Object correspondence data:
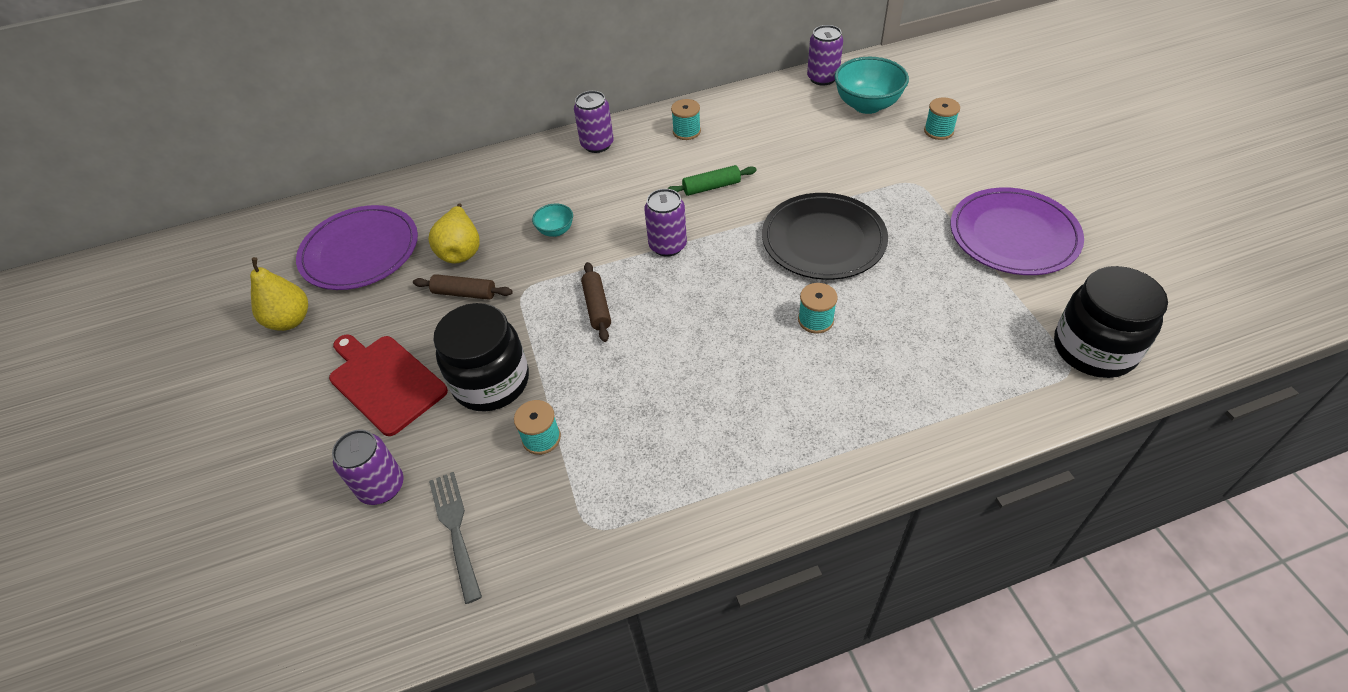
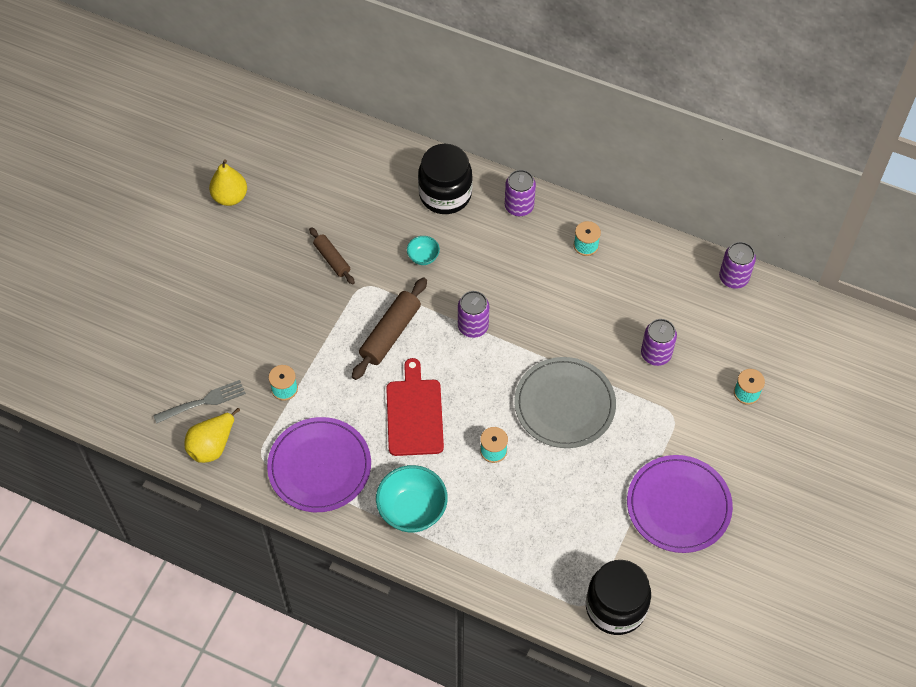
camera: 40 degrees right, 10 degrees up
(360, 251) = (305, 175): purple plate -> purple plate (319, 466)
(382, 487) = (191, 347): purple can -> purple can (656, 354)
(385, 381) = (243, 284): red cutting board -> red cutting board (414, 414)
(456, 530) = (203, 402): grey fork -> grey fork turned 45 degrees clockwise
(461, 250) = (358, 225): yellow pear -> yellow pear (212, 446)
(491, 382) = (292, 333): black jar -> black jar (445, 194)
(597, 307) = (390, 333): brown rolling pin -> brown rolling pin, size x1.63
(711, 187) = (548, 306): green rolling pin -> none
(823, 240) = (564, 404): black plate -> grey plate
(867, 105) = (730, 329): turquoise bowl -> turquoise bowl (412, 510)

Try it:
Return word for word the line with "(711, 187) = (548, 306): green" and every line after it through the end of the records above.

Reply:
(711, 187) = (548, 306): green rolling pin -> none
(823, 240) = (564, 404): black plate -> grey plate
(867, 105) = (730, 329): turquoise bowl -> turquoise bowl (412, 510)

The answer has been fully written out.